INSTRUCTIONS TO FOLLOW -> Within the listing that follows, how many lines contain the word "XNOR"? Only the number is wanted.

GIVEN RECORDS ->
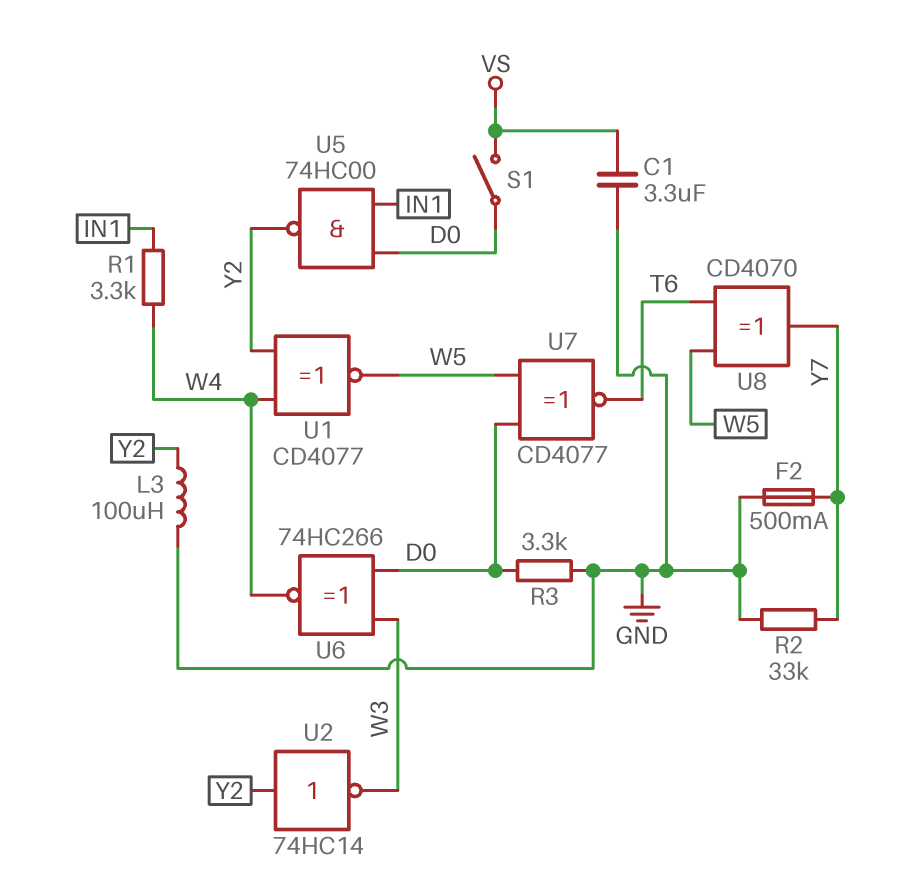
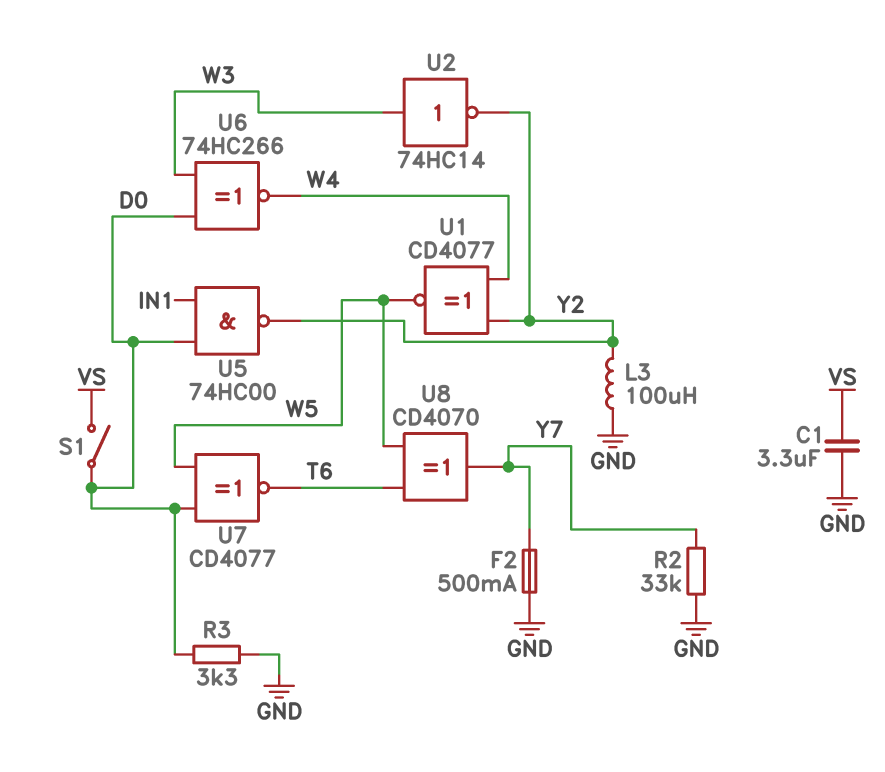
R1: 3.3k (IN1, W4) -> none
U2: NOT 74HC14 (in Y2, out W3) -> NOT 74HC14 (in W3, out Y2)

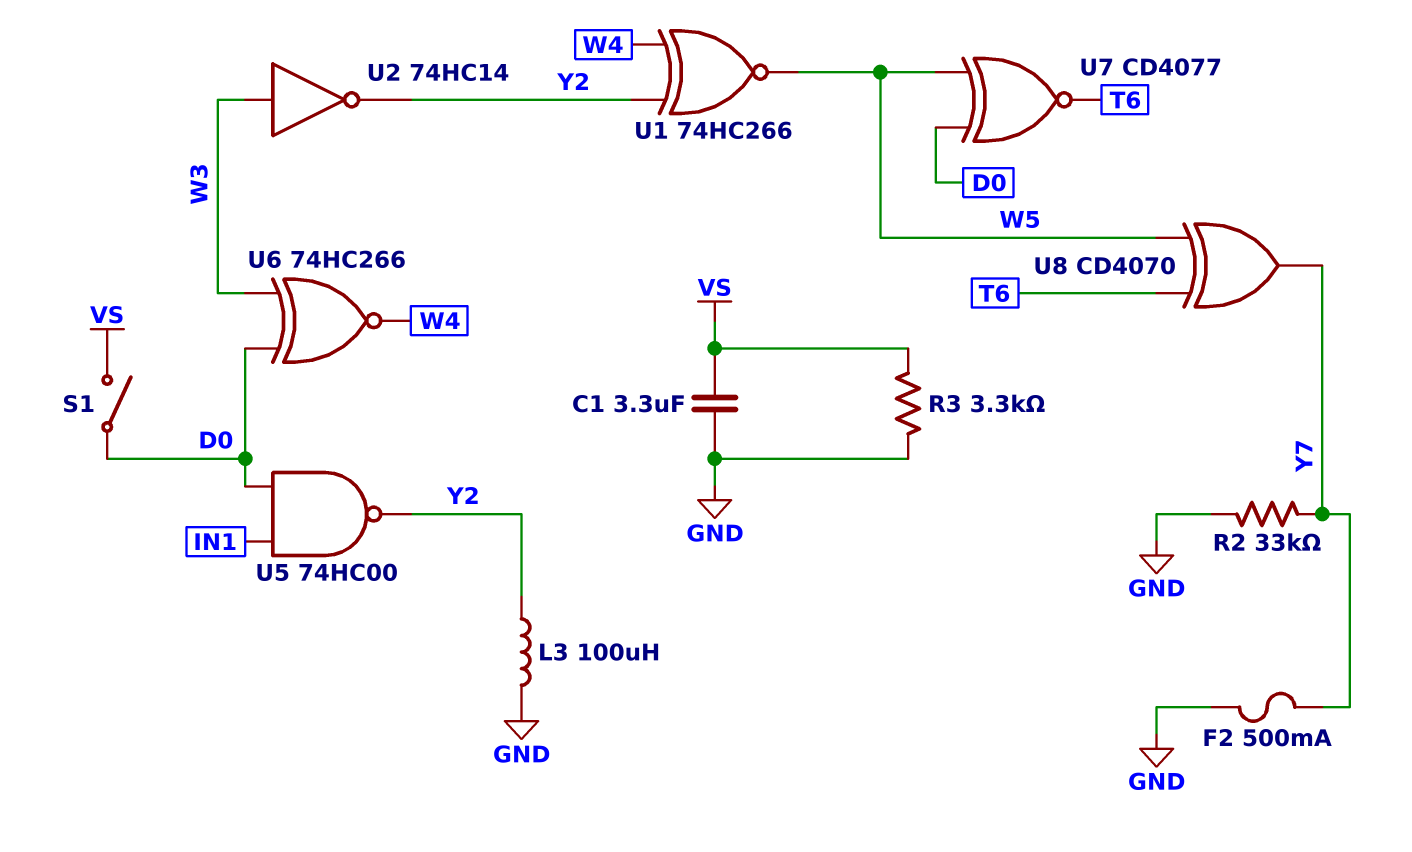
R3: 3.3k (D0, GND) -> 3.3k (GND, VS)
U1: XNOR CD4077 (in W4, in Y2, out W5) -> XNOR 74HC266 (in W4, in Y2, out W5)

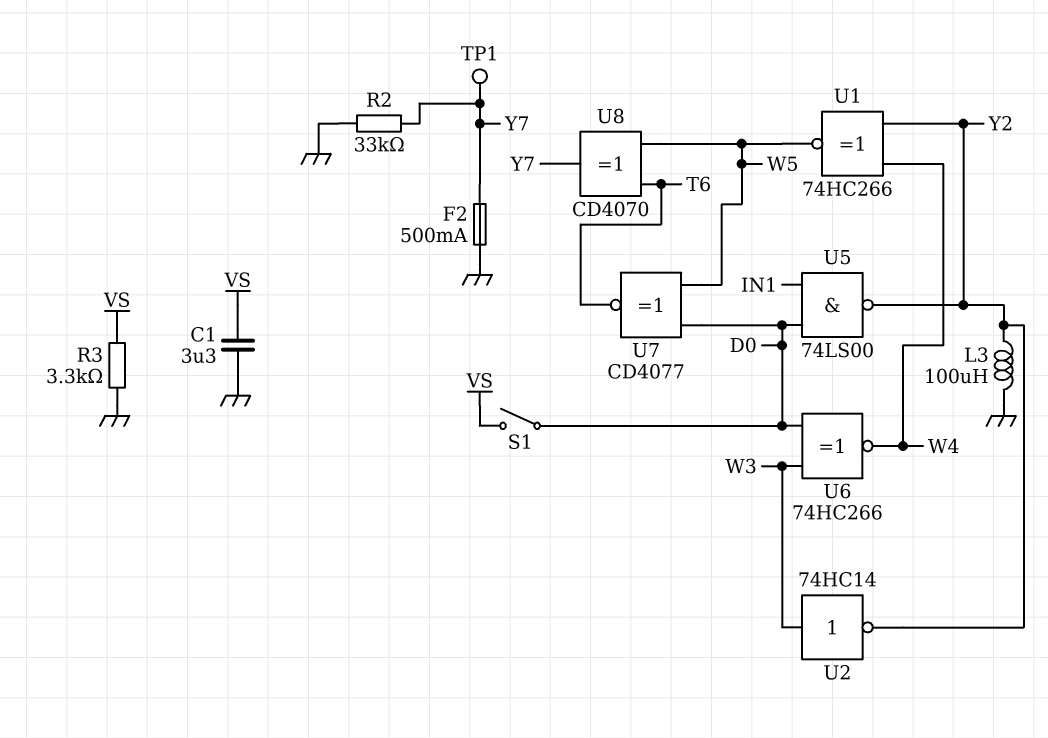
TP1: none -> test point (Y7)
U5: NAND 74HC00 (in D0, in IN1, out Y2) -> NAND 74LS00 (in D0, in IN1, out Y2)

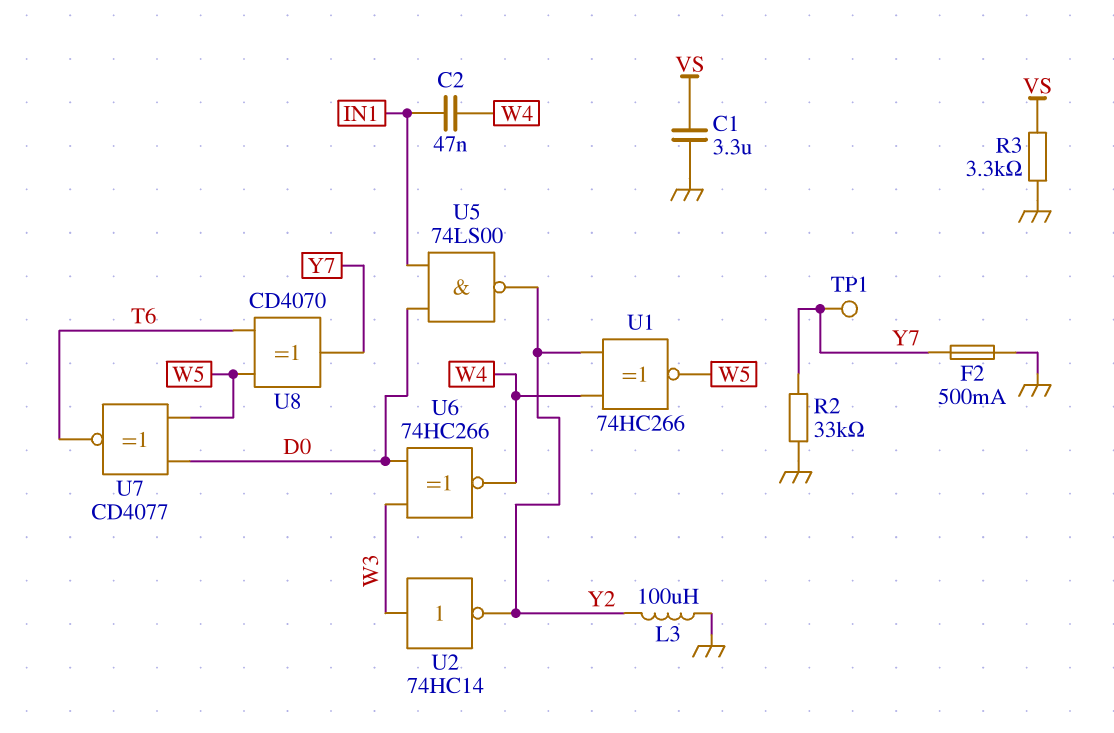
C2: none -> 47nF (IN1, W4)
S1: switch (D0, VS) -> none

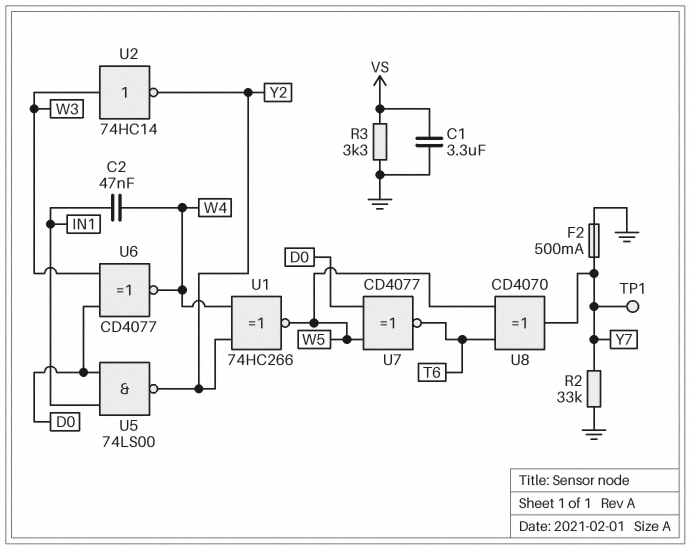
L3: 100uH (GND, Y2) -> none
U6: XNOR 74HC266 (in D0, in W3, out W4) -> XNOR CD4077 (in D0, in W3, out W4)

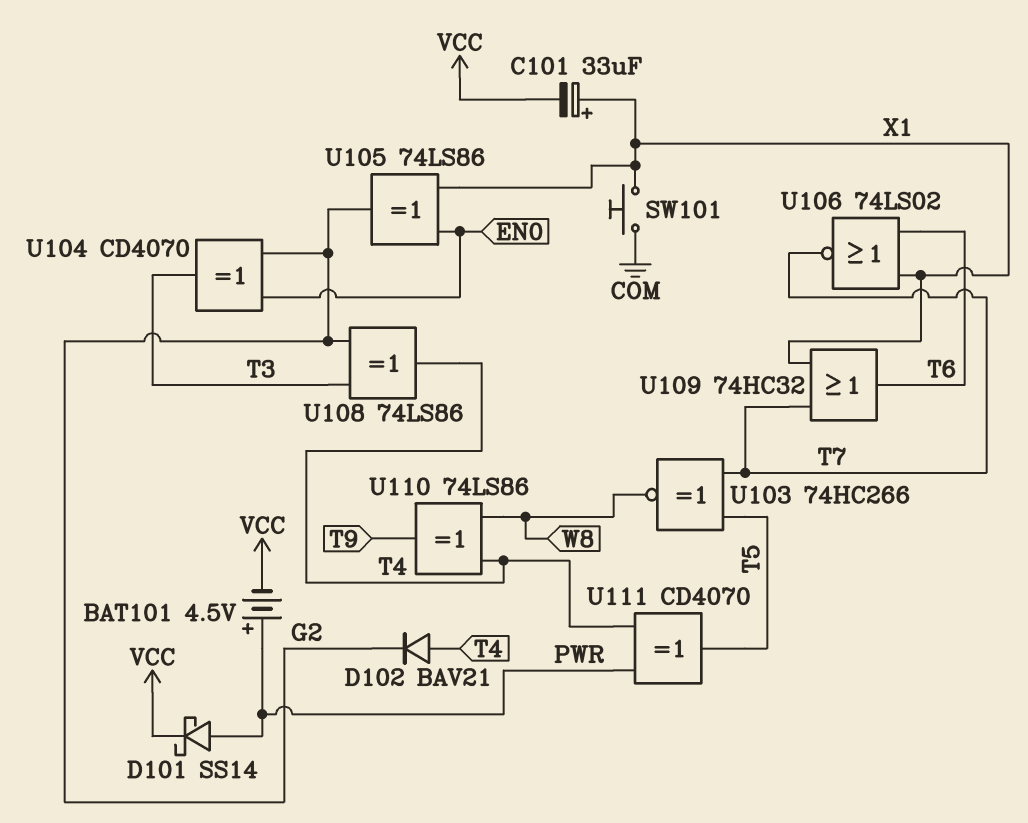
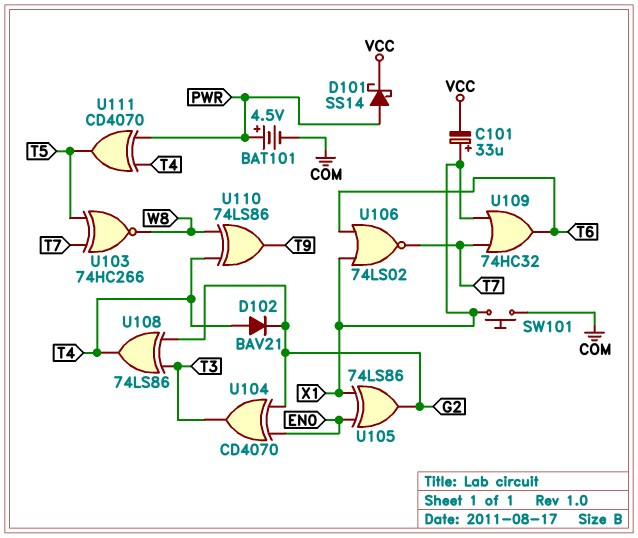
BAT101: 4.5V (plus PWR, minus VCC) -> 4.5V (plus PWR, minus COM)

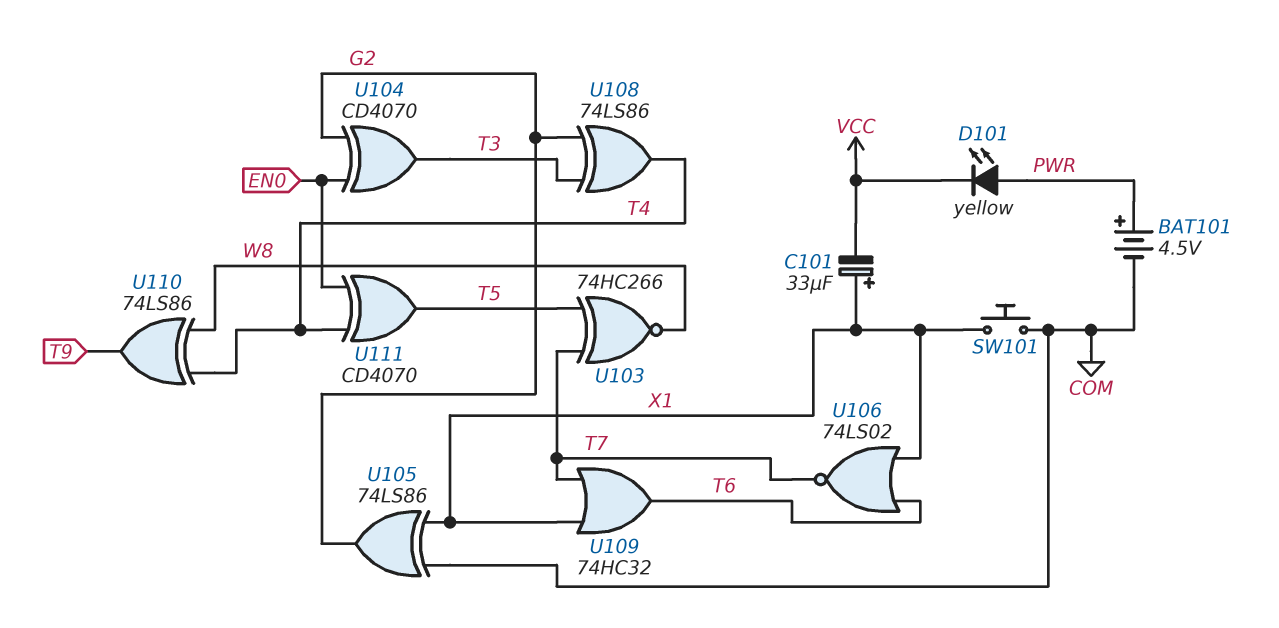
D101: schottky SS14 (A PWR, K VCC) -> LED yellow (A PWR, K VCC)
D102: diode BAV21 (A T4, K G2) -> none
U105: XOR 74LS86 (in EN0, in X1, out G2) -> XOR 74LS86 (in COM, in X1, out G2)
U111: XOR CD4070 (in PWR, in T4, out T5) -> XOR CD4070 (in EN0, in T4, out T5)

EXERCISE RESULT -> 2